— Problem description —
Below is a set of records; reproduce them exactly without their pictures.
****
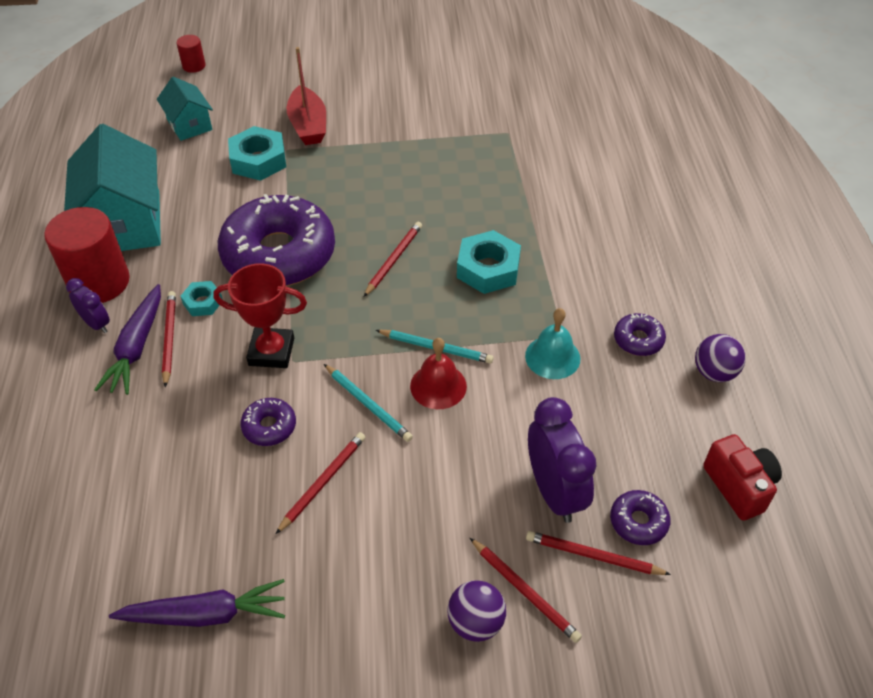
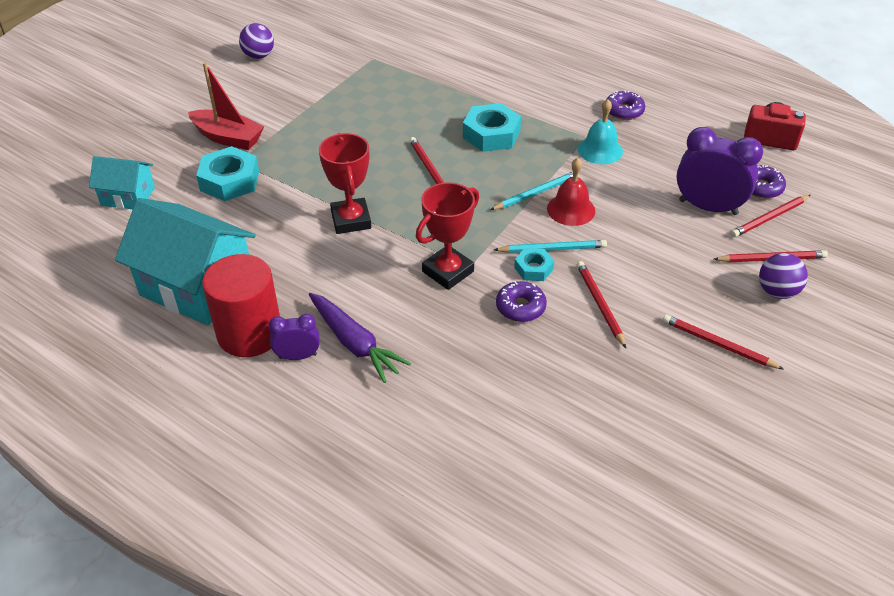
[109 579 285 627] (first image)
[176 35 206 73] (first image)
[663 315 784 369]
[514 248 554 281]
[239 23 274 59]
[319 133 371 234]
****
— Solution to this task —
[109 579 285 627] (first image)
[176 35 206 73] (first image)
[663 315 784 369]
[514 248 554 281]
[239 23 274 59]
[319 133 371 234]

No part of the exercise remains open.